Work item =>
Copying starts at the line containing "pink line: (105, 49) -> (60, 50), moved" and stops after the last line of the records; each line is repeated exactly, and pictures are skipped.

Given data =>
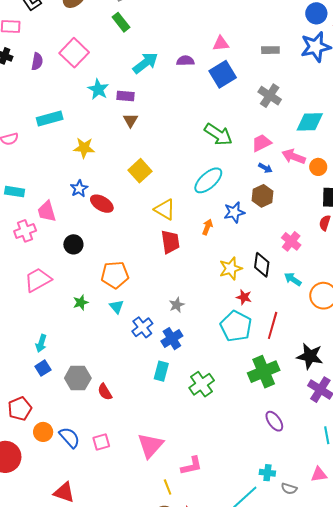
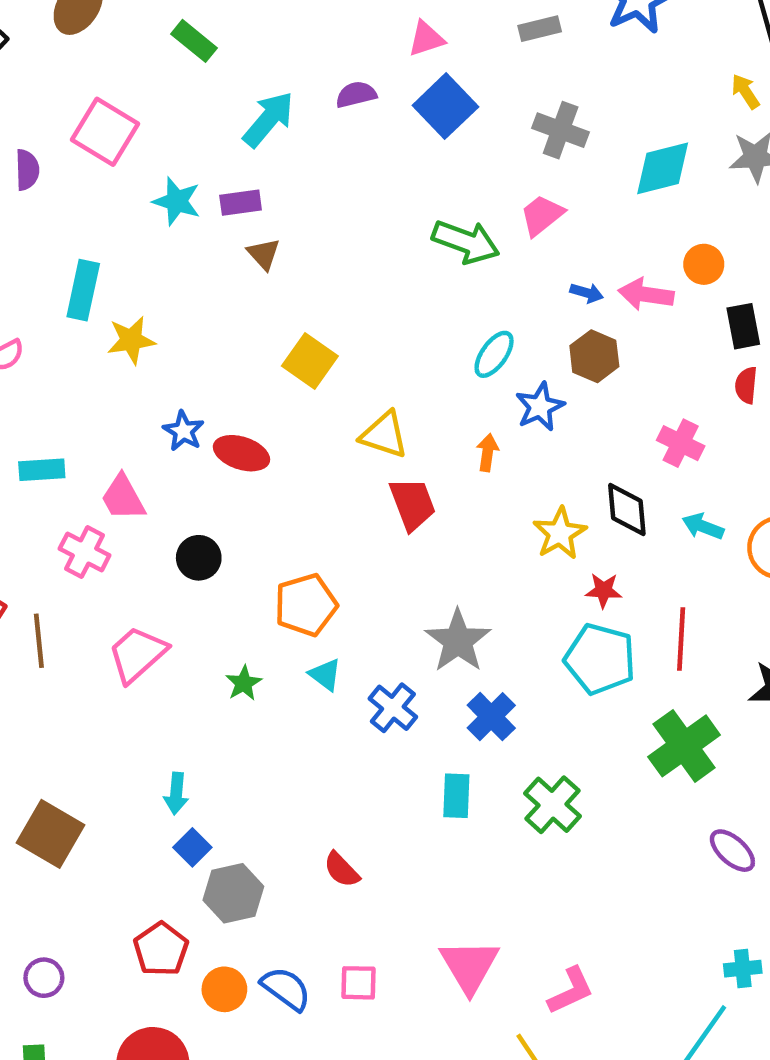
cyan rectangle: (50, 118) -> (83, 290), turned -50
pink trapezoid: (261, 143) -> (542, 215), moved
yellow star: (84, 148) -> (131, 340), moved
pink arrow: (294, 157) -> (646, 294), moved
cyan ellipse: (208, 180) -> (494, 354), moved, size x0.7
pink cross: (25, 231) -> (85, 552), turned -30
gray star: (177, 305) -> (458, 641), size x1.8
blue cross: (172, 339) -> (491, 717), moved
gray hexagon: (78, 378) -> (233, 893), moved
pink square: (101, 442) -> (358, 983), turned 30

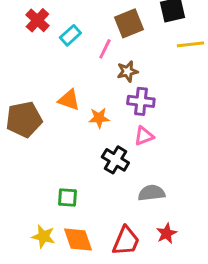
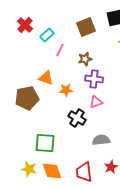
pink line: (105, 49) -> (60, 50), moved
brown pentagon: (24, 119) -> (27, 98), moved
green square: (67, 197) -> (45, 143), size x1.5
red trapezoid: (126, 241) -> (84, 172), turned 150

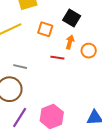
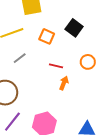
orange arrow: (70, 42) -> (64, 83), moved
gray line: (20, 67) -> (20, 58), moved, turned -56

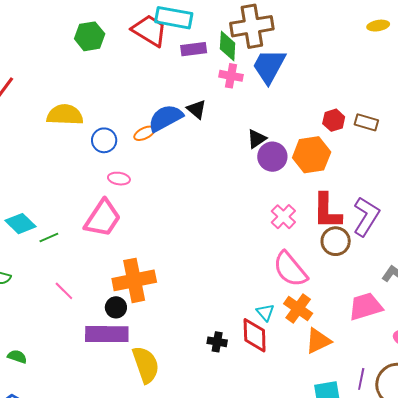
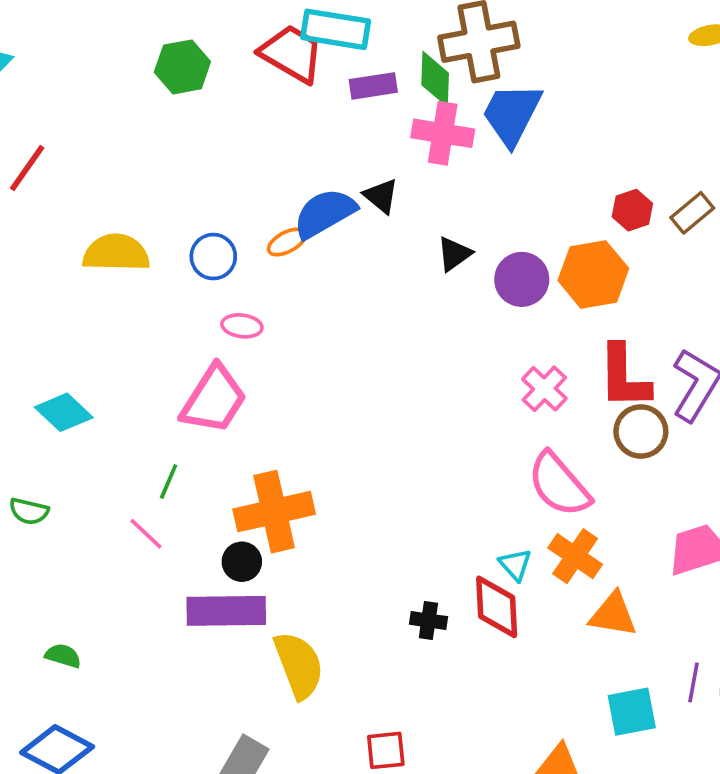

Response to this exercise =>
pink line: (105, 49) -> (60, 50), moved
brown pentagon: (24, 119) -> (27, 98), moved
green square: (67, 197) -> (45, 143), size x1.5
red trapezoid: (126, 241) -> (84, 172), turned 150

orange arrow: (70, 42) -> (64, 83), moved
gray line: (20, 67) -> (20, 58), moved, turned -56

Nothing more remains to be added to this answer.